**Task brief:**
Each record below should be repeated precisely as written.

**Dataset records:**
......
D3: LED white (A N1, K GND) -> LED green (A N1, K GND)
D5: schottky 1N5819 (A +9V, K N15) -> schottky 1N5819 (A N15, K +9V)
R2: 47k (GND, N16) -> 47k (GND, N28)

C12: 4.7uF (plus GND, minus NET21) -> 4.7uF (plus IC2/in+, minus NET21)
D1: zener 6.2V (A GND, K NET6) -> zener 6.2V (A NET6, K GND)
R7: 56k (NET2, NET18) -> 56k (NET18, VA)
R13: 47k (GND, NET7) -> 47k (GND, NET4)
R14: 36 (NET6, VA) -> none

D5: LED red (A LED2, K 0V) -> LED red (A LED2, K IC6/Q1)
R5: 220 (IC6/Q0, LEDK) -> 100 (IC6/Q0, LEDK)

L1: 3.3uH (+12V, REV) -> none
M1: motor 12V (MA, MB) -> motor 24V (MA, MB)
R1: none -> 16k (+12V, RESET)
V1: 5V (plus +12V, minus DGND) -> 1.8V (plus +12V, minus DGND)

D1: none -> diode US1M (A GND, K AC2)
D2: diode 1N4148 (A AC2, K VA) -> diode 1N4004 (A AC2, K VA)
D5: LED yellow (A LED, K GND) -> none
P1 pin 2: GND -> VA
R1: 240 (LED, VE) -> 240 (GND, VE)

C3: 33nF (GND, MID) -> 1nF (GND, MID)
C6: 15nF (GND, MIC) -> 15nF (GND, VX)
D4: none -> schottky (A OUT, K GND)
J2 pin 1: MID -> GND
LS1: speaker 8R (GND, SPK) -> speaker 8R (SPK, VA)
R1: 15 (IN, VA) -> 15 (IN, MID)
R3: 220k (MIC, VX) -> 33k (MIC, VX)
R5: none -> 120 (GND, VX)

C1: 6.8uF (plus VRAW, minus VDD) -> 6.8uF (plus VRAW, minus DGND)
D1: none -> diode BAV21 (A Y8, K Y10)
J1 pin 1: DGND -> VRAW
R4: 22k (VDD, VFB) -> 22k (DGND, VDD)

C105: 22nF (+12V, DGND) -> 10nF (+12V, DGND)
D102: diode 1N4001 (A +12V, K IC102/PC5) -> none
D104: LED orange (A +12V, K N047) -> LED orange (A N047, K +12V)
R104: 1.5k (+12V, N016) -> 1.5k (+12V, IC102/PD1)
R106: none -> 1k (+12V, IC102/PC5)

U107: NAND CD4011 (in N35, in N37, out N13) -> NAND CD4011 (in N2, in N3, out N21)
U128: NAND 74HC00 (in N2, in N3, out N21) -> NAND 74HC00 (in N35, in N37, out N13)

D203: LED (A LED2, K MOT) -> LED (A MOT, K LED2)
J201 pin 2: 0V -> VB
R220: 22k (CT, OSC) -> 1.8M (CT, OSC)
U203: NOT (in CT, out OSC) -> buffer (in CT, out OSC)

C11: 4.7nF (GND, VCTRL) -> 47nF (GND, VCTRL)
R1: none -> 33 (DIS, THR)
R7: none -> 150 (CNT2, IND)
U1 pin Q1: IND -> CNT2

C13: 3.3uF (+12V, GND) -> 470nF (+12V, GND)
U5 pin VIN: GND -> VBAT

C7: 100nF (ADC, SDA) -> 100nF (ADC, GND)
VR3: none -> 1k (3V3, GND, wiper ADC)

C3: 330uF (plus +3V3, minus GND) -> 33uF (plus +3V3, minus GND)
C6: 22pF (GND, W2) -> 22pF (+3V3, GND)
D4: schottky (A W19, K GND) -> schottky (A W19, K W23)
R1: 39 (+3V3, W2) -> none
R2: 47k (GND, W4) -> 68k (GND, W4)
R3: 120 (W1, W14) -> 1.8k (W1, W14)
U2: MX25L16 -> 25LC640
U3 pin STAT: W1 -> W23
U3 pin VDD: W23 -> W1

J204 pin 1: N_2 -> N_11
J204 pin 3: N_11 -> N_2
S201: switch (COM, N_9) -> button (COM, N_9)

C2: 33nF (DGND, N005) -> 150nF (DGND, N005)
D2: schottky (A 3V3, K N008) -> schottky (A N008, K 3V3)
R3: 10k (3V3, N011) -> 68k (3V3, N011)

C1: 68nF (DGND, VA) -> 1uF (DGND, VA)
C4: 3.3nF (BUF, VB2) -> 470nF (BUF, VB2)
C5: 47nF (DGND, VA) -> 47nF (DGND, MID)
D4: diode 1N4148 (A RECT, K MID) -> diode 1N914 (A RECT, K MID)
......
**Answer space:**
D3: LED white (A N1, K GND) -> LED green (A N1, K GND)
D5: schottky 1N5819 (A +9V, K N15) -> schottky 1N5819 (A N15, K +9V)
R2: 47k (GND, N16) -> 47k (GND, N28)

C12: 4.7uF (plus GND, minus NET21) -> 4.7uF (plus IC2/in+, minus NET21)
D1: zener 6.2V (A GND, K NET6) -> zener 6.2V (A NET6, K GND)
R7: 56k (NET2, NET18) -> 56k (NET18, VA)
R13: 47k (GND, NET7) -> 47k (GND, NET4)
R14: 36 (NET6, VA) -> none

D5: LED red (A LED2, K 0V) -> LED red (A LED2, K IC6/Q1)
R5: 220 (IC6/Q0, LEDK) -> 100 (IC6/Q0, LEDK)

L1: 3.3uH (+12V, REV) -> none
M1: motor 12V (MA, MB) -> motor 24V (MA, MB)
R1: none -> 16k (+12V, RESET)
V1: 5V (plus +12V, minus DGND) -> 1.8V (plus +12V, minus DGND)

D1: none -> diode US1M (A GND, K AC2)
D2: diode 1N4148 (A AC2, K VA) -> diode 1N4004 (A AC2, K VA)
D5: LED yellow (A LED, K GND) -> none
P1 pin 2: GND -> VA
R1: 240 (LED, VE) -> 240 (GND, VE)

C3: 33nF (GND, MID) -> 1nF (GND, MID)
C6: 15nF (GND, MIC) -> 15nF (GND, VX)
D4: none -> schottky (A OUT, K GND)
J2 pin 1: MID -> GND
LS1: speaker 8R (GND, SPK) -> speaker 8R (SPK, VA)
R1: 15 (IN, VA) -> 15 (IN, MID)
R3: 220k (MIC, VX) -> 33k (MIC, VX)
R5: none -> 120 (GND, VX)

C1: 6.8uF (plus VRAW, minus VDD) -> 6.8uF (plus VRAW, minus DGND)
D1: none -> diode BAV21 (A Y8, K Y10)
J1 pin 1: DGND -> VRAW
R4: 22k (VDD, VFB) -> 22k (DGND, VDD)

C105: 22nF (+12V, DGND) -> 10nF (+12V, DGND)
D102: diode 1N4001 (A +12V, K IC102/PC5) -> none
D104: LED orange (A +12V, K N047) -> LED orange (A N047, K +12V)
R104: 1.5k (+12V, N016) -> 1.5k (+12V, IC102/PD1)
R106: none -> 1k (+12V, IC102/PC5)

U107: NAND CD4011 (in N35, in N37, out N13) -> NAND CD4011 (in N2, in N3, out N21)
U128: NAND 74HC00 (in N2, in N3, out N21) -> NAND 74HC00 (in N35, in N37, out N13)

D203: LED (A LED2, K MOT) -> LED (A MOT, K LED2)
J201 pin 2: 0V -> VB
R220: 22k (CT, OSC) -> 1.8M (CT, OSC)
U203: NOT (in CT, out OSC) -> buffer (in CT, out OSC)

C11: 4.7nF (GND, VCTRL) -> 47nF (GND, VCTRL)
R1: none -> 33 (DIS, THR)
R7: none -> 150 (CNT2, IND)
U1 pin Q1: IND -> CNT2

C13: 3.3uF (+12V, GND) -> 470nF (+12V, GND)
U5 pin VIN: GND -> VBAT

C7: 100nF (ADC, SDA) -> 100nF (ADC, GND)
VR3: none -> 1k (3V3, GND, wiper ADC)

C3: 330uF (plus +3V3, minus GND) -> 33uF (plus +3V3, minus GND)
C6: 22pF (GND, W2) -> 22pF (+3V3, GND)
D4: schottky (A W19, K GND) -> schottky (A W19, K W23)
R1: 39 (+3V3, W2) -> none
R2: 47k (GND, W4) -> 68k (GND, W4)
R3: 120 (W1, W14) -> 1.8k (W1, W14)
U2: MX25L16 -> 25LC640
U3 pin STAT: W1 -> W23
U3 pin VDD: W23 -> W1

J204 pin 1: N_2 -> N_11
J204 pin 3: N_11 -> N_2
S201: switch (COM, N_9) -> button (COM, N_9)

C2: 33nF (DGND, N005) -> 150nF (DGND, N005)
D2: schottky (A 3V3, K N008) -> schottky (A N008, K 3V3)
R3: 10k (3V3, N011) -> 68k (3V3, N011)

C1: 68nF (DGND, VA) -> 1uF (DGND, VA)
C4: 3.3nF (BUF, VB2) -> 470nF (BUF, VB2)
C5: 47nF (DGND, VA) -> 47nF (DGND, MID)
D4: diode 1N4148 (A RECT, K MID) -> diode 1N914 (A RECT, K MID)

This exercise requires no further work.